**WORK INSTRUCTION:** Return exactly the lines of the records below, starting at the line that contains "camera: 20 degrees left, 10 degrees down" and ending at the line that contains "(436, 245) = (432, 220): purple", with both of those lines kept.

**Before-and-after object lists:**
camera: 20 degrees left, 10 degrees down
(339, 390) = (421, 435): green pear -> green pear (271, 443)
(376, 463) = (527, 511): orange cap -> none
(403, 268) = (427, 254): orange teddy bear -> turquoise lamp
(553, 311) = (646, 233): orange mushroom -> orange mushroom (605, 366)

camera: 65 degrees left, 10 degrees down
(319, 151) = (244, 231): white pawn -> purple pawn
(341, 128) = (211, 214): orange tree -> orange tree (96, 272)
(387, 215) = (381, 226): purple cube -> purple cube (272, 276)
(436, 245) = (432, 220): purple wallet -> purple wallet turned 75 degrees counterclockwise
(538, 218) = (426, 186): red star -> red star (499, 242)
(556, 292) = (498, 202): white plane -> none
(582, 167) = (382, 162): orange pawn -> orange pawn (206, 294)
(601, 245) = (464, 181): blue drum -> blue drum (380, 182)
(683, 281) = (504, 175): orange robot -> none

==

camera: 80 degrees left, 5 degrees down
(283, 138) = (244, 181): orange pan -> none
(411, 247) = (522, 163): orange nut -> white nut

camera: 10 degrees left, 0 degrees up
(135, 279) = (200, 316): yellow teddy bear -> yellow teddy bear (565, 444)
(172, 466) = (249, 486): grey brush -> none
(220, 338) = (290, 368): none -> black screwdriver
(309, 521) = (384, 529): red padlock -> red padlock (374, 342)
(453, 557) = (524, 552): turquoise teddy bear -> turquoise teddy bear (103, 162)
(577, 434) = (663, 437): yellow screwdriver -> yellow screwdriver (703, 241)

**WRITTEN ANSWER:**
camera: 20 degrees left, 10 degrees down
(339, 390) = (421, 435): green pear -> green pear (271, 443)
(376, 463) = (527, 511): orange cap -> none
(403, 268) = (427, 254): orange teddy bear -> turquoise lamp
(553, 311) = (646, 233): orange mushroom -> orange mushroom (605, 366)

camera: 65 degrees left, 10 degrees down
(319, 151) = (244, 231): white pawn -> purple pawn
(341, 128) = (211, 214): orange tree -> orange tree (96, 272)
(387, 215) = (381, 226): purple cube -> purple cube (272, 276)
(436, 245) = (432, 220): purple wallet -> purple wallet turned 75 degrees counterclockwise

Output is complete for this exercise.